__What to work on__.
The listing, minus its pictures, is to be given again exactly.

__Extracted data__.
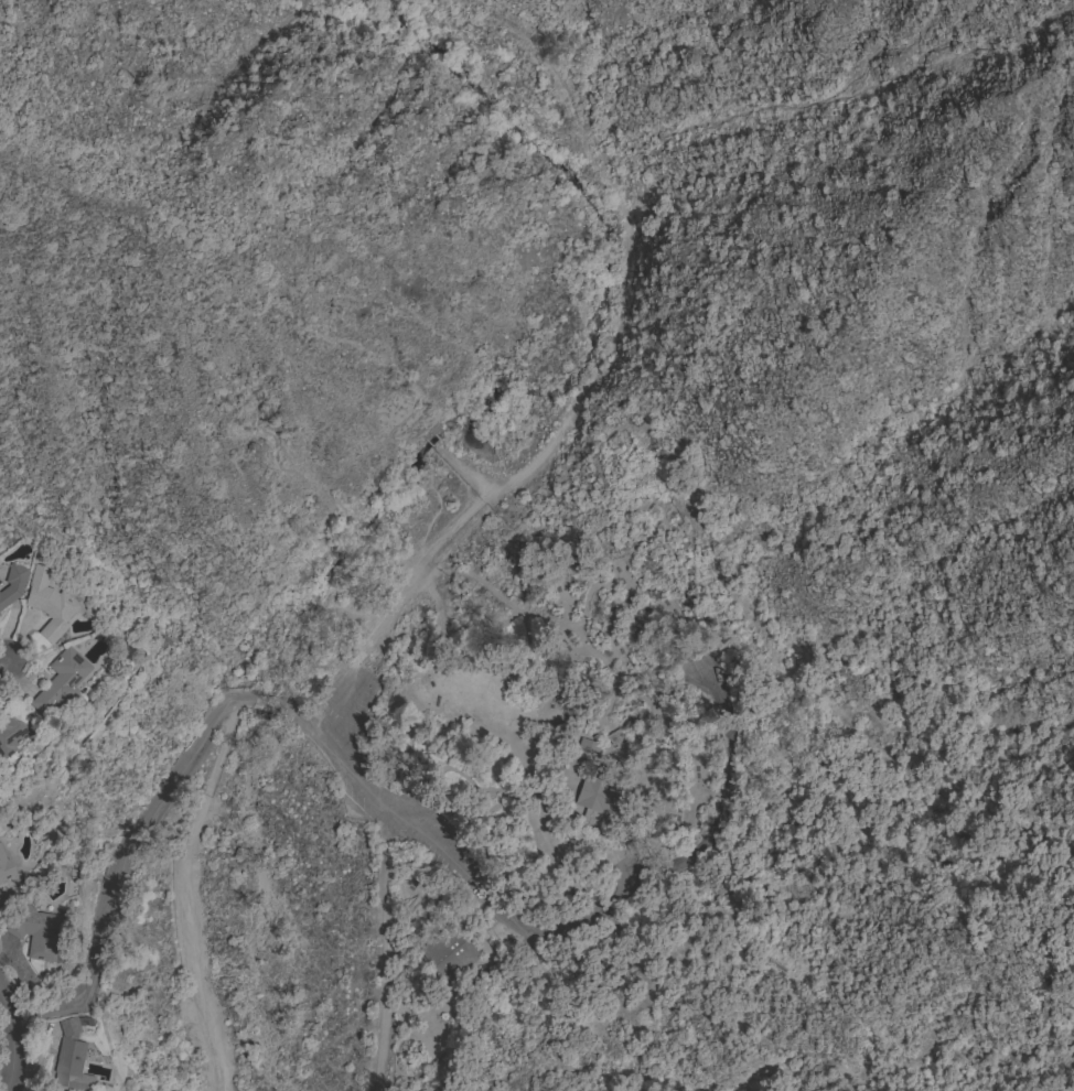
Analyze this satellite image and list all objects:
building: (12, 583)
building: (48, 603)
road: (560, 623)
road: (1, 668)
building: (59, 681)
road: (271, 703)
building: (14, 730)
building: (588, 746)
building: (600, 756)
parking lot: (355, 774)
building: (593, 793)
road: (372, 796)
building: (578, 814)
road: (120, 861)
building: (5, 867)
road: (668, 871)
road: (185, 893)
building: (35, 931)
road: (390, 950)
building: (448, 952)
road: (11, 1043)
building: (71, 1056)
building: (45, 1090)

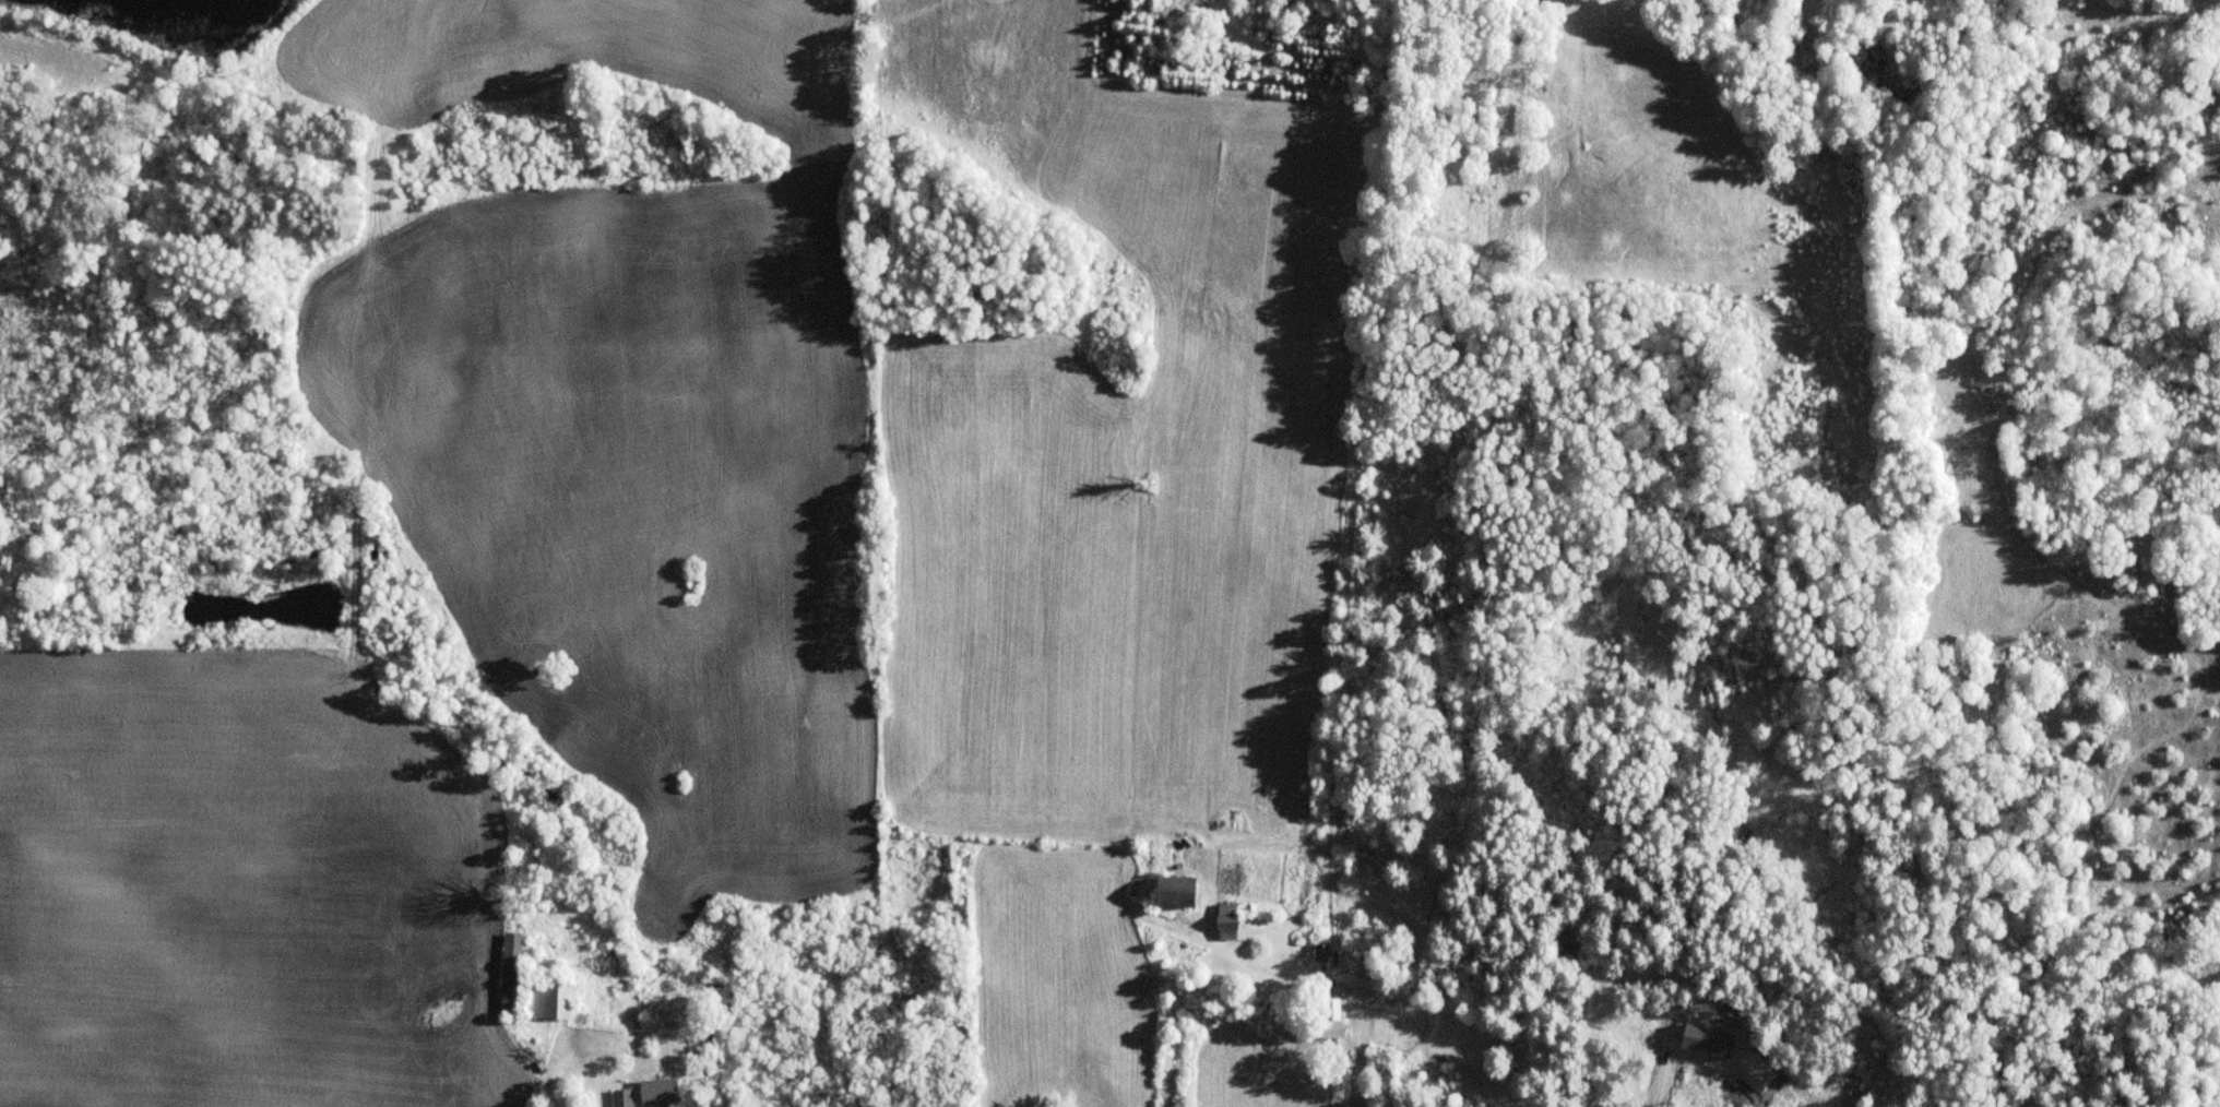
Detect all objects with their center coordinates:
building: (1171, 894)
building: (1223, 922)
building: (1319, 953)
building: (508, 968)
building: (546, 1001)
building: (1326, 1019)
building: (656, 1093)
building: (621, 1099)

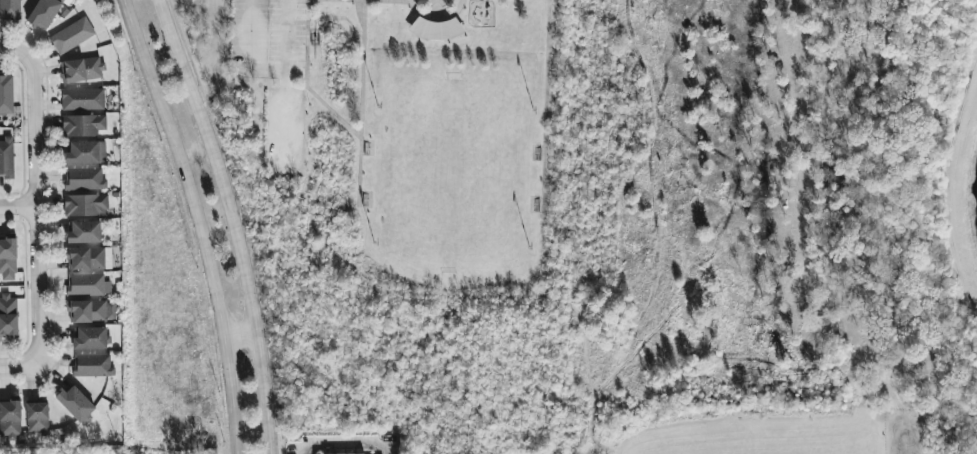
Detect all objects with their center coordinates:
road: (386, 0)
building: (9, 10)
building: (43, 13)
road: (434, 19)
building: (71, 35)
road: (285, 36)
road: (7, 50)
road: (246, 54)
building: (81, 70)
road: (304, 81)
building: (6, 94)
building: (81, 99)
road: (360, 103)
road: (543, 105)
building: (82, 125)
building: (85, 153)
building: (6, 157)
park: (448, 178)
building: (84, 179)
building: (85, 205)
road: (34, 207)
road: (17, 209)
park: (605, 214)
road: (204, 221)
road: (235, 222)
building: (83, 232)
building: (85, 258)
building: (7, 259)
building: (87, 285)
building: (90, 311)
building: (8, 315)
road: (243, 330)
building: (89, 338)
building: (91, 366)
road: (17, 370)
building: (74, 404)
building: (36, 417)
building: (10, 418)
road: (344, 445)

__Problem solution__.
Analyze this satellite image and list all objects:
building: (12, 583)
building: (48, 603)
road: (560, 623)
road: (1, 668)
building: (59, 681)
road: (271, 703)
building: (14, 730)
building: (588, 746)
building: (600, 756)
parking lot: (355, 774)
building: (593, 793)
road: (372, 796)
building: (578, 814)
road: (120, 861)
building: (5, 867)
road: (668, 871)
road: (185, 893)
building: (35, 931)
road: (390, 950)
building: (448, 952)
road: (11, 1043)
building: (71, 1056)
building: (45, 1090)

Detect all objects with their center coordinates:
building: (1171, 894)
building: (1223, 922)
building: (1319, 953)
building: (508, 968)
building: (546, 1001)
building: (1326, 1019)
building: (656, 1093)
building: (621, 1099)

Detect all objects with their center coordinates:
road: (386, 0)
building: (9, 10)
building: (43, 13)
road: (434, 19)
building: (71, 35)
road: (285, 36)
road: (7, 50)
road: (246, 54)
building: (81, 70)
road: (304, 81)
building: (6, 94)
building: (81, 99)
road: (360, 103)
road: (543, 105)
building: (82, 125)
building: (85, 153)
building: (6, 157)
park: (448, 178)
building: (84, 179)
building: (85, 205)
road: (34, 207)
road: (17, 209)
park: (605, 214)
road: (204, 221)
road: (235, 222)
building: (83, 232)
building: (85, 258)
building: (7, 259)
building: (87, 285)
building: (90, 311)
building: (8, 315)
road: (243, 330)
building: (89, 338)
building: (91, 366)
road: (17, 370)
building: (74, 404)
building: (36, 417)
building: (10, 418)
road: (344, 445)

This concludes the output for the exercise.